» **Task objective**: Your answer must hold only the lines below from the line containing "Delsa 426: [889,490,929,530]" through the line containing "Console 228: [785,815,1073,957]", each reproduced exactly.

» **Data records**:
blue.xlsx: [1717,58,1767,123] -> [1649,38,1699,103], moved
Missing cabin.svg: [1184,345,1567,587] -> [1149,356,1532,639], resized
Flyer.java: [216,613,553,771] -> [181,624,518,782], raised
--
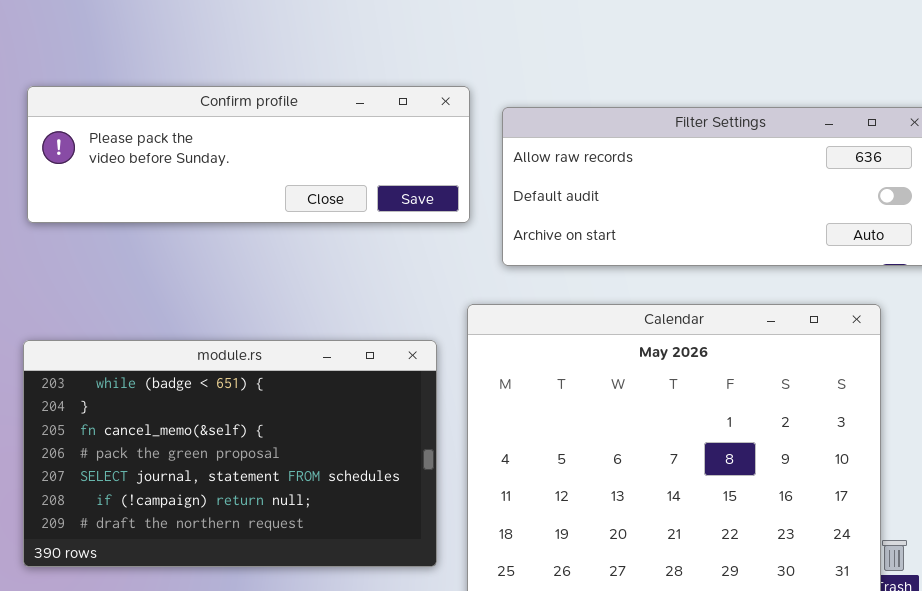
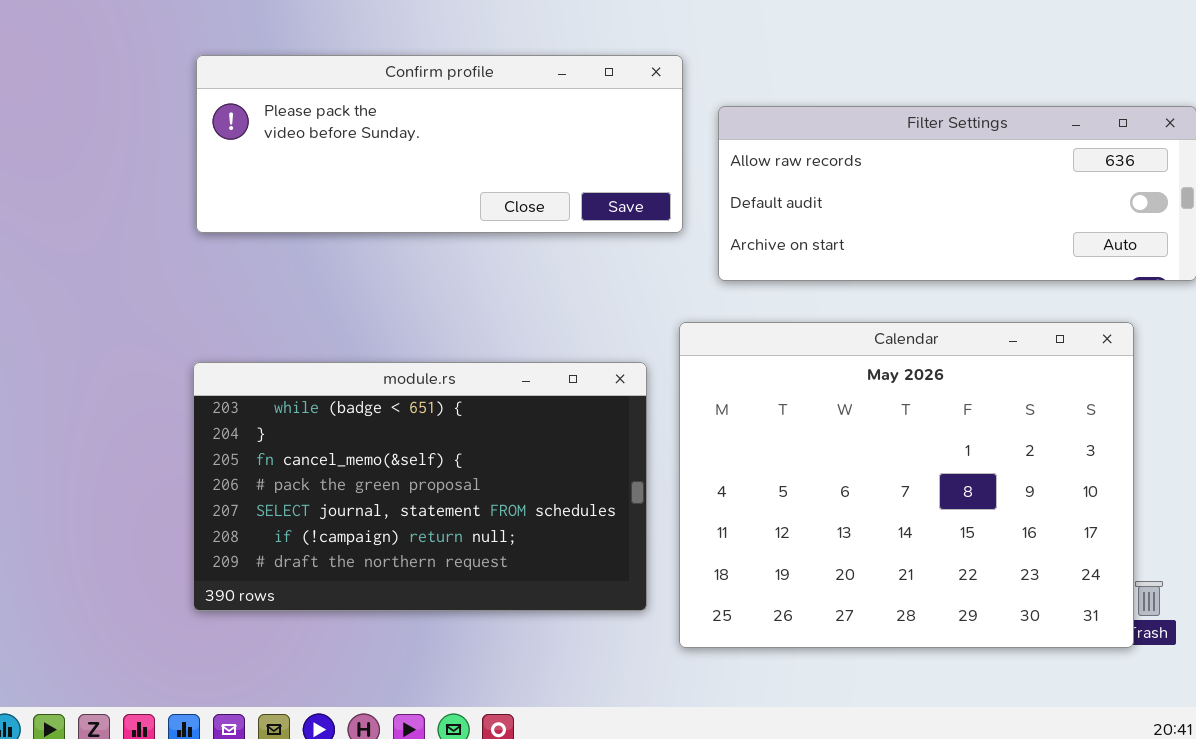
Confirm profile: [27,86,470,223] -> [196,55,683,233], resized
==
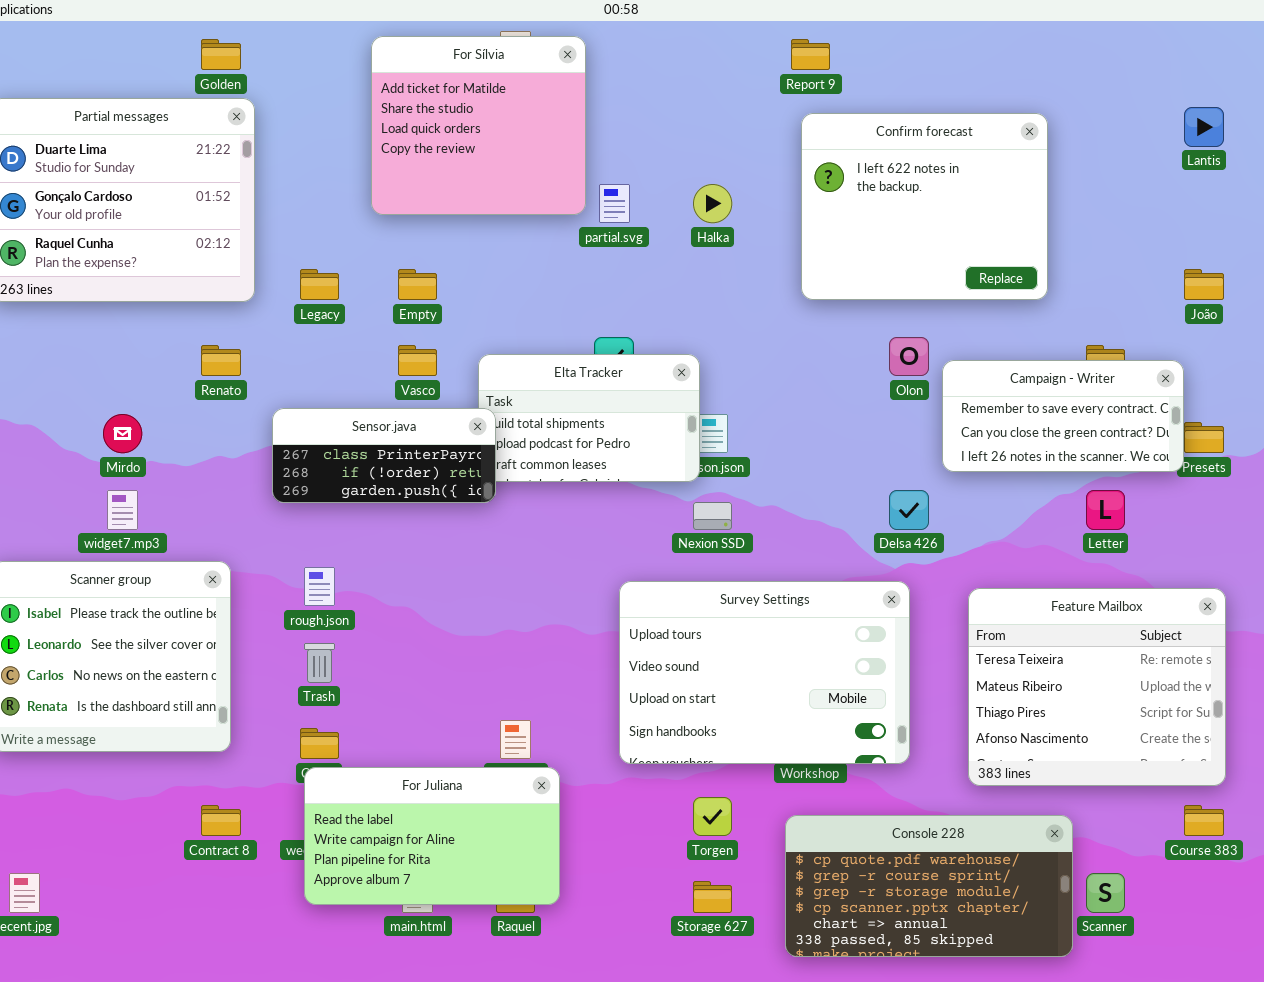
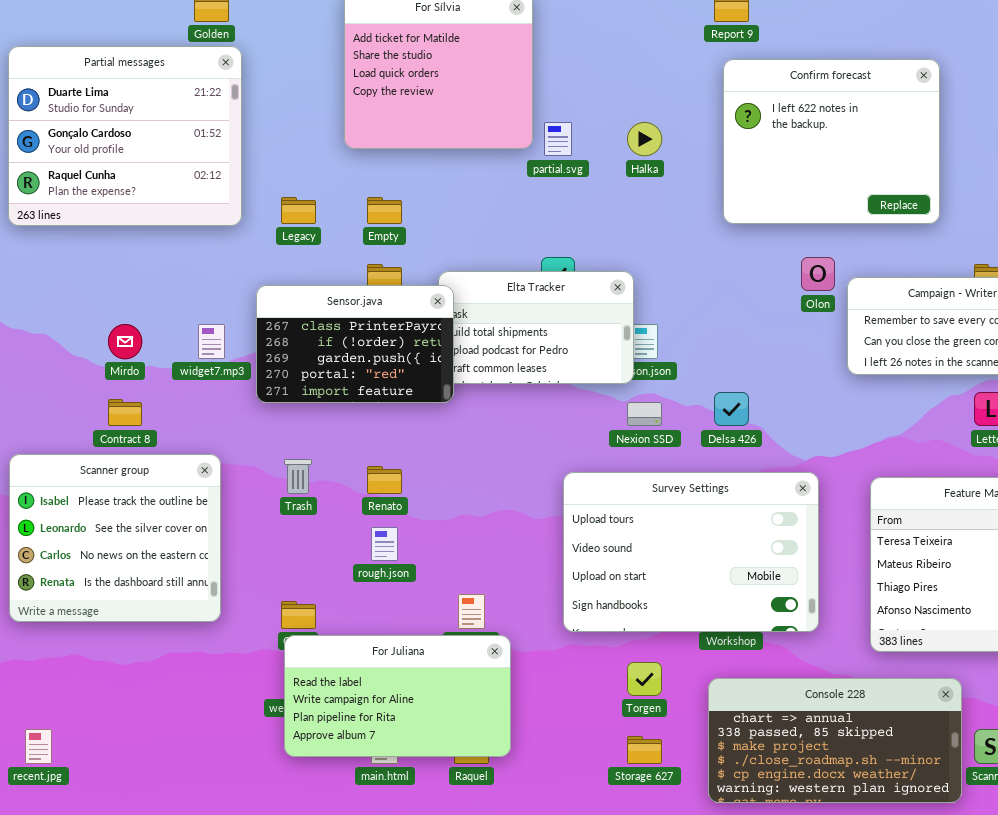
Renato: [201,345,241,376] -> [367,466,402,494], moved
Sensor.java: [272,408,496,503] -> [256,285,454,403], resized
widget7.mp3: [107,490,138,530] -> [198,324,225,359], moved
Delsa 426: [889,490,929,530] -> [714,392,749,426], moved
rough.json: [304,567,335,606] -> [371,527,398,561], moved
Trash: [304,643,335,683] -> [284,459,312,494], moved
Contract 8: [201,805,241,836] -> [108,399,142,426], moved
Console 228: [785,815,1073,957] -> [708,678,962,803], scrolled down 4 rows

» **Written response**:
Delsa 426: [889,490,929,530] -> [714,392,749,426], moved
rough.json: [304,567,335,606] -> [371,527,398,561], moved
Trash: [304,643,335,683] -> [284,459,312,494], moved
Contract 8: [201,805,241,836] -> [108,399,142,426], moved
Console 228: [785,815,1073,957] -> [708,678,962,803], scrolled down 4 rows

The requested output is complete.